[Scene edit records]
::::::::

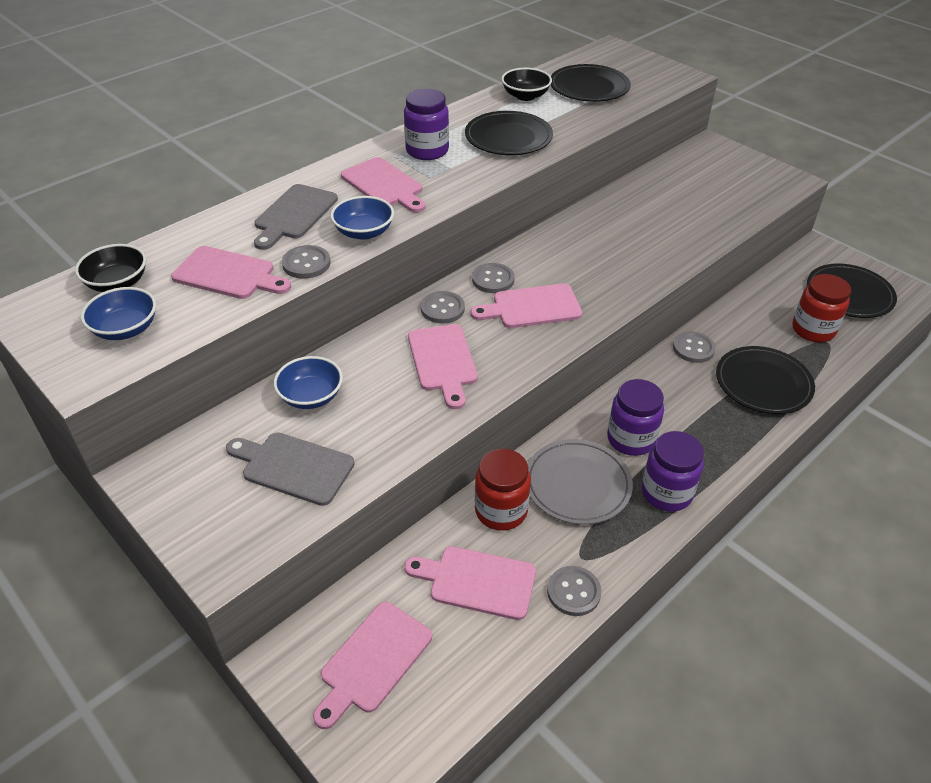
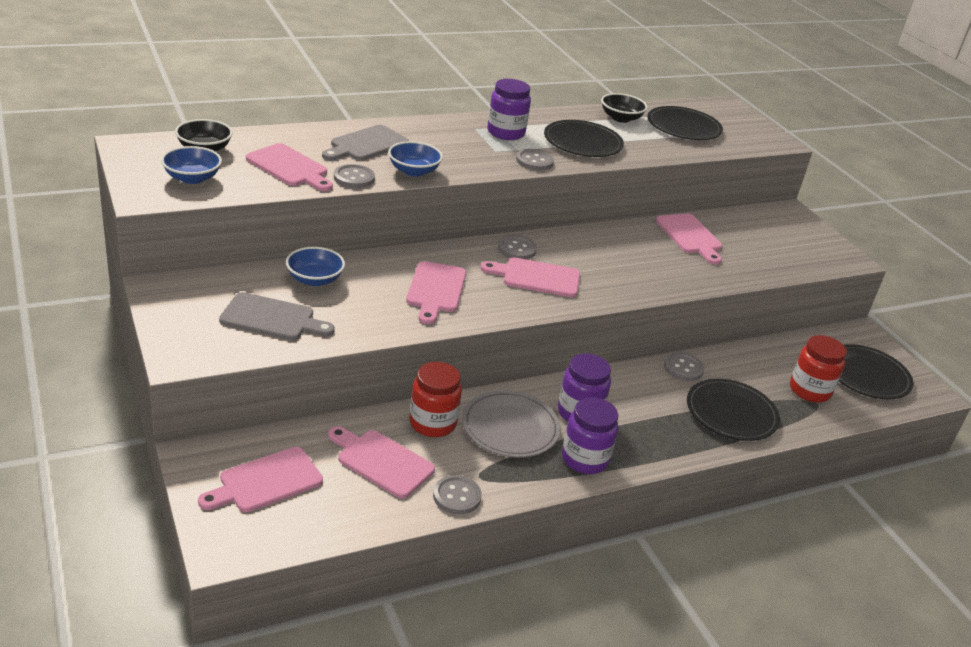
camera: 15 degrees right, 10 degrees down
grey cutting board [226,432,355,506] -> grey cutting board turned 150 degrees clockwise [219,292,335,340]
pink cutting board [341,157,426,213] -> pink cutting board moved to [656,213,722,265]
grey button [421,291,465,323] -> grey button moved to [516,149,554,170]

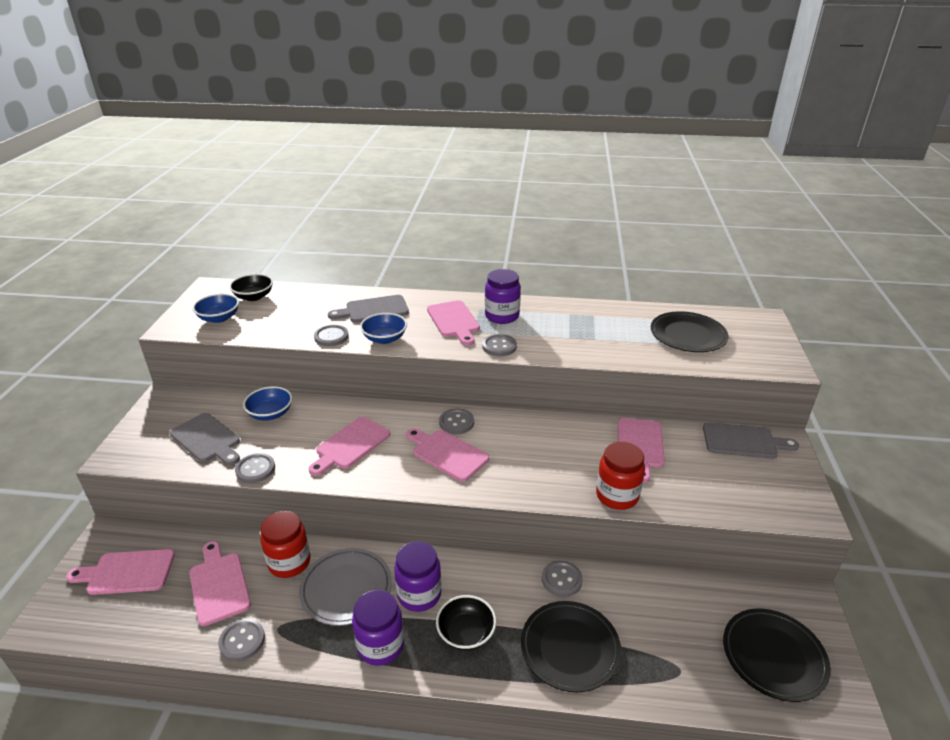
camera: 35 degrees right, 0 degrees up
pink cutting board [246,143,333,191] -> pink cutting board moved to [427,300,480,345]
black plate [544,120,624,157] -> none
black bowl [601,93,648,123] -> black bowl moved to [436,595,496,650]
red jar [790,335,847,403] -> red jar moved to [596,442,645,510]
none -> grey button [235,453,275,483]
none -> grey cutting board [703,422,799,459]

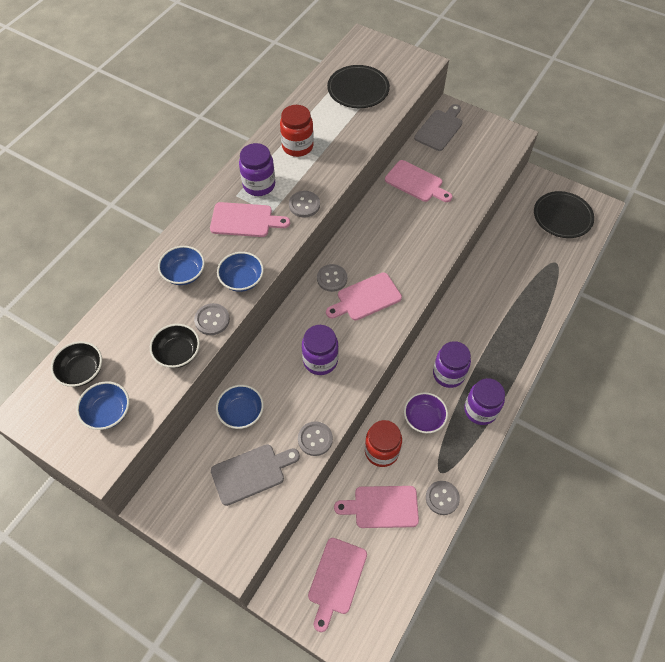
camera: 65 degrees left, 25 degrees up
grey plate [299,548,392,626] -> purple bowl [404,392,448,433]
pink cutting board [308,417,390,476] -> purple jar [302,325,339,375]
grey cutting board [328,295,409,323] -> blue bowl [158,246,205,285]
black bowl [436,595,496,650] -> black bowl moved to [150,324,200,368]
black plate [521,601,621,692] -> none
grey button [542,560,583,597] -> none
red jar [596,442,645,510] -> red jar moved to [280,105,314,157]

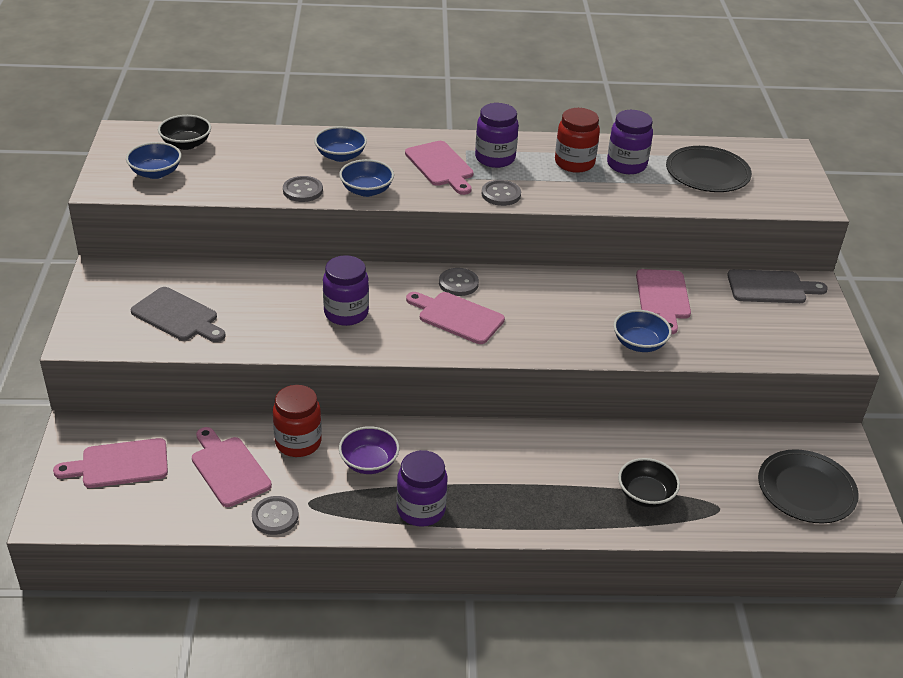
camera: 55 degrees right, 20 degrees down
black bowl [150,324,200,368] -> black bowl moved to [618,458,680,508]
blue bowl [216,385,264,429] -> blue bowl moved to [613,310,672,352]
grey button [298,421,333,456] -> none
purple jar [433,341,471,388] -> purple jar moved to [607,110,653,174]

::::::::

* Goal of the exercise
Give back every entry word for word, and drop the pictures as you go.

* Final answer
camera: 15 degrees right, 10 degrees down
grey cutting board [226,432,355,506] -> grey cutting board turned 150 degrees clockwise [219,292,335,340]
pink cutting board [341,157,426,213] -> pink cutting board moved to [656,213,722,265]
grey button [421,291,465,323] -> grey button moved to [516,149,554,170]

camera: 35 degrees right, 0 degrees up
pink cutting board [246,143,333,191] -> pink cutting board moved to [427,300,480,345]
black plate [544,120,624,157] -> none
black bowl [601,93,648,123] -> black bowl moved to [436,595,496,650]
red jar [790,335,847,403] -> red jar moved to [596,442,645,510]
none -> grey button [235,453,275,483]
none -> grey cutting board [703,422,799,459]

camera: 65 degrees left, 25 degrees up
grey plate [299,548,392,626] -> purple bowl [404,392,448,433]
pink cutting board [308,417,390,476] -> purple jar [302,325,339,375]
grey cutting board [328,295,409,323] -> blue bowl [158,246,205,285]
black bowl [436,595,496,650] -> black bowl moved to [150,324,200,368]
black plate [521,601,621,692] -> none
grey button [542,560,583,597] -> none
red jar [596,442,645,510] -> red jar moved to [280,105,314,157]

camera: 55 degrees right, 20 degrees down
black bowl [150,324,200,368] -> black bowl moved to [618,458,680,508]
blue bowl [216,385,264,429] -> blue bowl moved to [613,310,672,352]
grey button [298,421,333,456] -> none
purple jar [433,341,471,388] -> purple jar moved to [607,110,653,174]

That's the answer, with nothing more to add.